Leave the pictures out, and repeat exactly each line from the one that holds "105 degrees counterclockwise" through the final line of the entries below.
[Start of section]
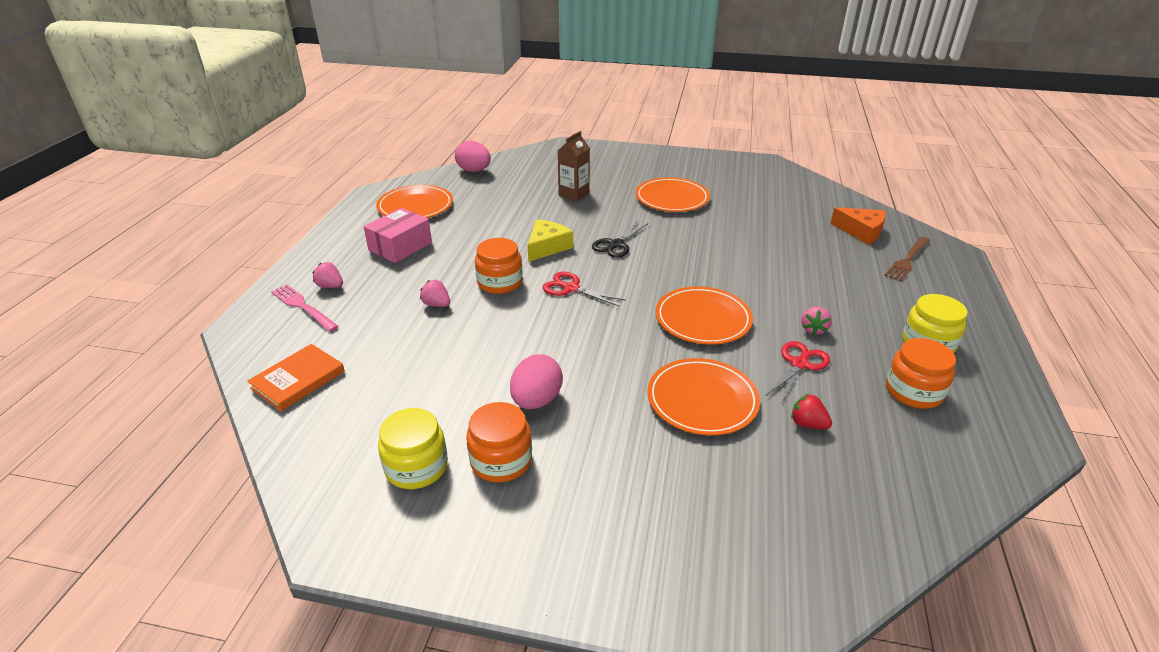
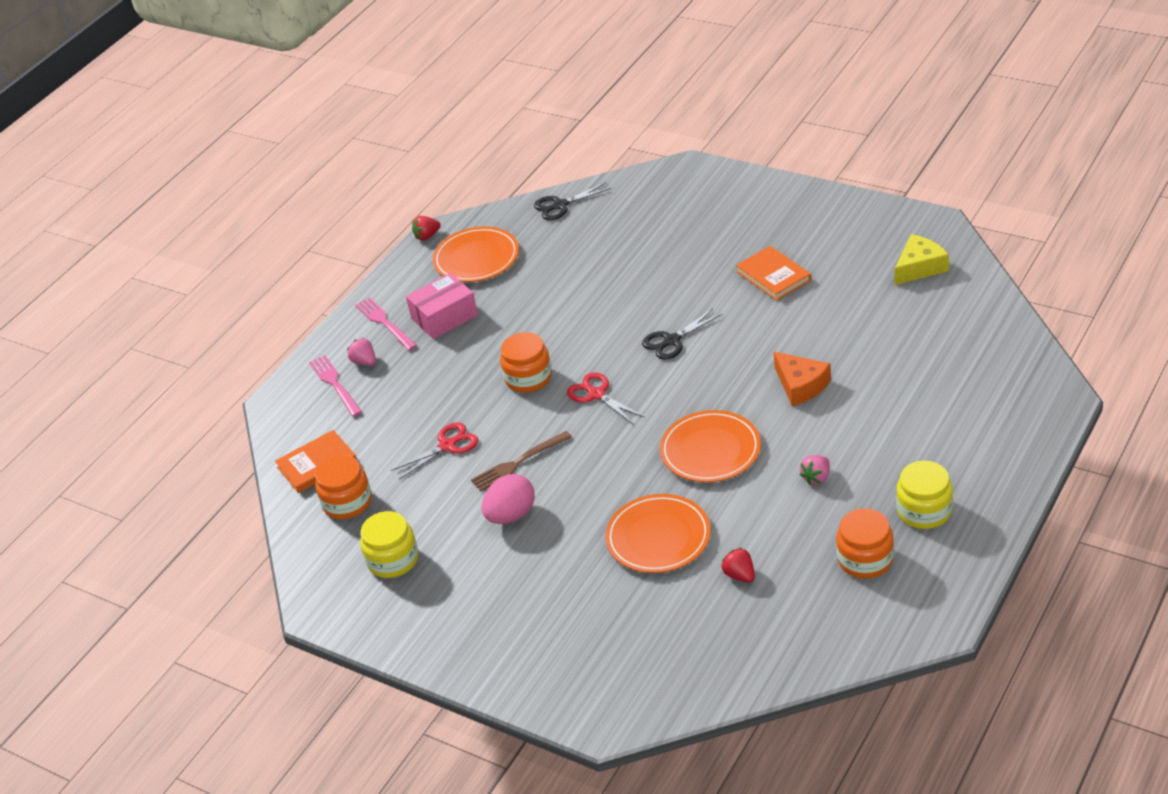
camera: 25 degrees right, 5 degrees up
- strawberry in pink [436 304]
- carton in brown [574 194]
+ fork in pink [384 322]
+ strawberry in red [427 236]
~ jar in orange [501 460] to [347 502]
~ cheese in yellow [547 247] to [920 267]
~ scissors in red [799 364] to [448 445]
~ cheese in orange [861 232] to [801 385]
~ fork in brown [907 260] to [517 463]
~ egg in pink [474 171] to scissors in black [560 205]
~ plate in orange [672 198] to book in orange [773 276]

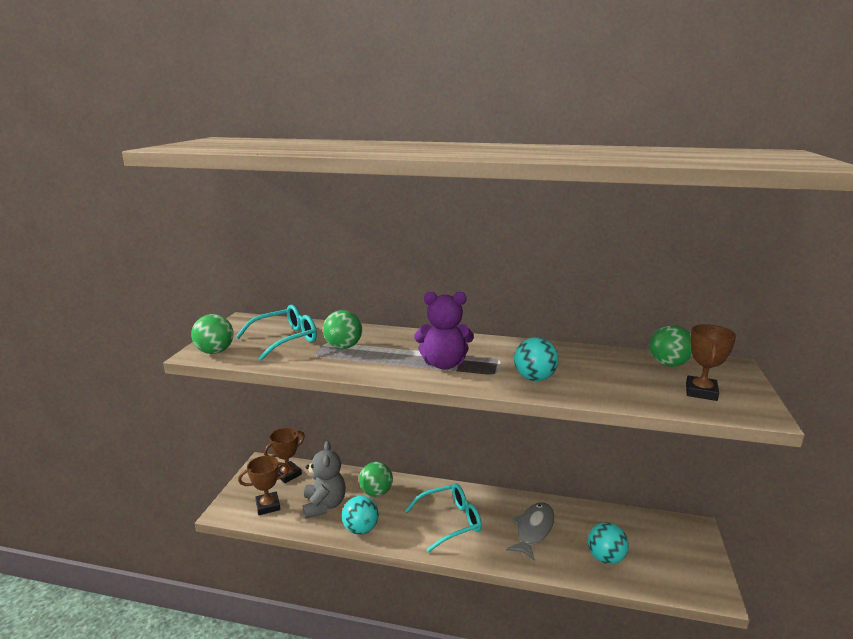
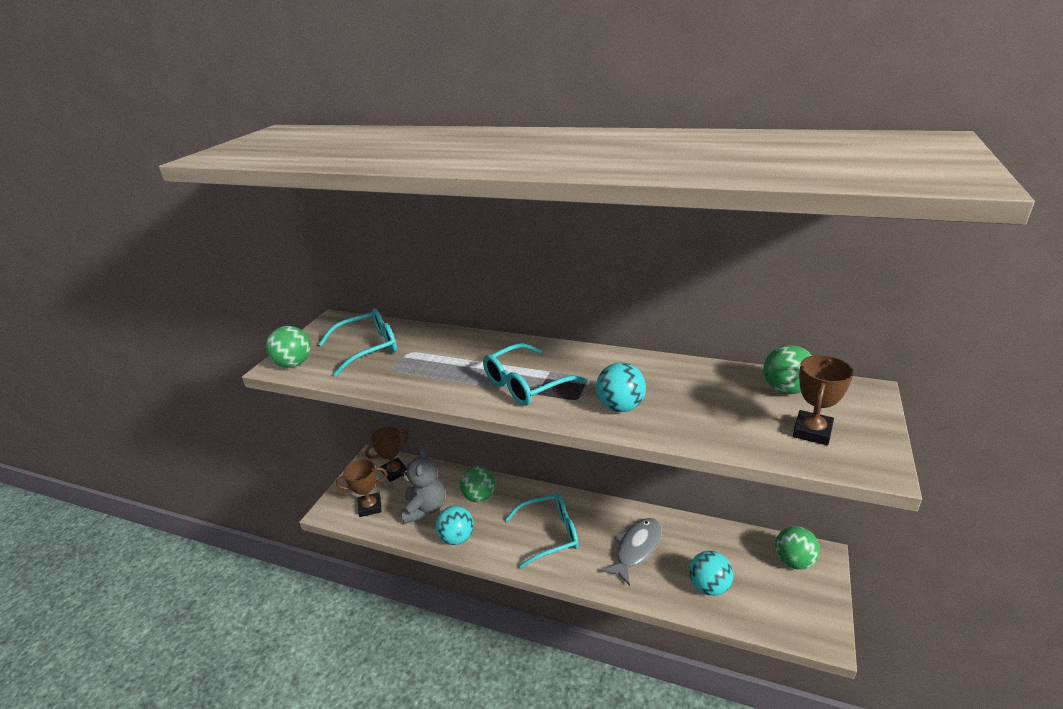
camera: 10 degrees right, 10 degrees up
~ ball in green [343 347] to [793 561]
~ teddy bear in purple [443 364] to glasses in turquoise [525 384]

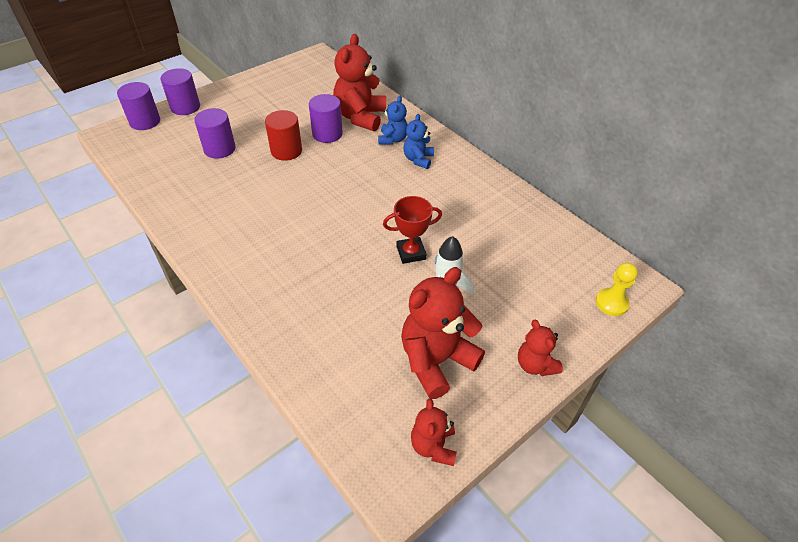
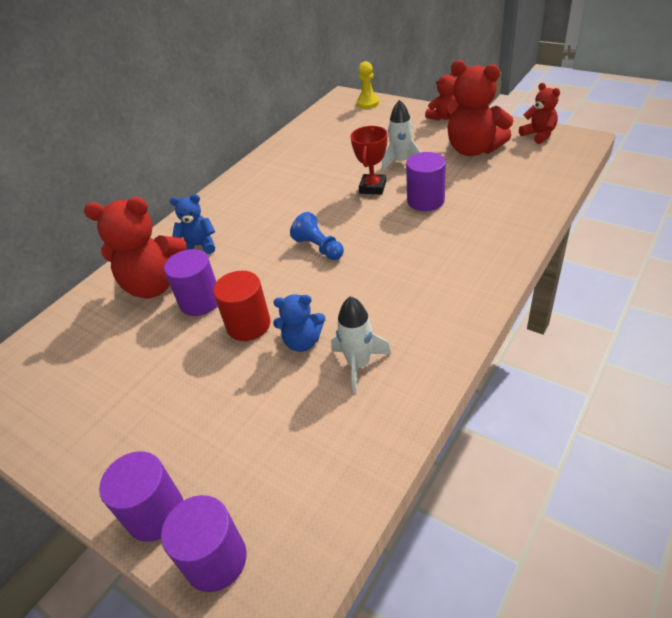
camera: 100 degrees left, 5 degrees down
+ pawn in blue [319 247]
+ rocket in white [359 364]
~ cylinder in purple [219 149] to [425 200]
~ teddy bear in blue [418 159] to [302 342]
~ trophy in red [411 253] = [372 187] 45 degrees clockwise
~ teddy bear in red [433 446] = [538 135] 105 degrees counterclockwise

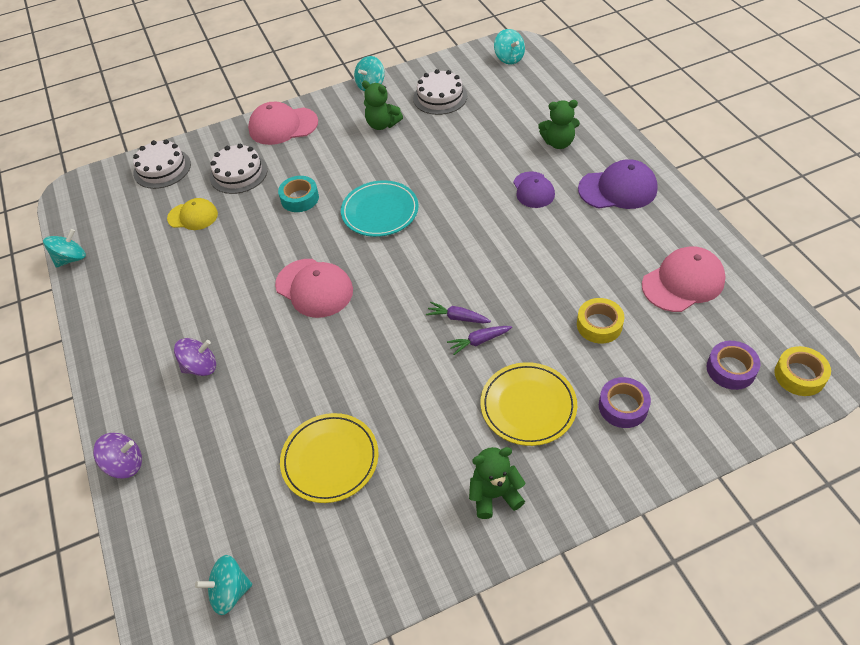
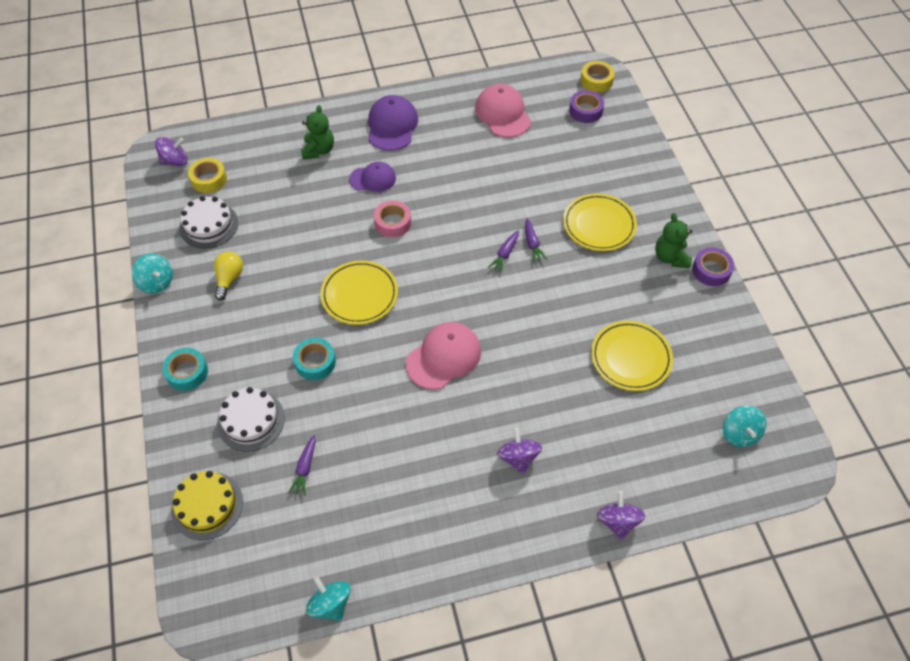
camera: 85 degrees left, 5 degrees up
+ tape in pink [393 222]
~ tape in yellow [599 325] to [209 179]
~ tape in purple [623 406] to [711 270]
~ cap in yellow [193 216] to carrot in purple [305 468]
~ cap in pink [283 126] to tape in turquoise [187 372]
~ teddy bear in green [382 124] to light bulb in yellow [229 279]
~ cake in white [162 168] to cake in yellow [207 505]
~ plate in turquoise [380 211] to plate in yellow [359 295]
~ spinning top in turquoise [509 58] to spinning top in purple [175 161]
[End of section]
**Output of the task:**
~ teddy bear in red [433 446] = [538 135] 105 degrees counterclockwise

camera: 85 degrees left, 5 degrees up
+ tape in pink [393 222]
~ tape in yellow [599 325] to [209 179]
~ tape in purple [623 406] to [711 270]
~ cap in yellow [193 216] to carrot in purple [305 468]
~ cap in pink [283 126] to tape in turquoise [187 372]
~ teddy bear in green [382 124] to light bulb in yellow [229 279]
~ cake in white [162 168] to cake in yellow [207 505]
~ plate in turquoise [380 211] to plate in yellow [359 295]
~ spinning top in turquoise [509 58] to spinning top in purple [175 161]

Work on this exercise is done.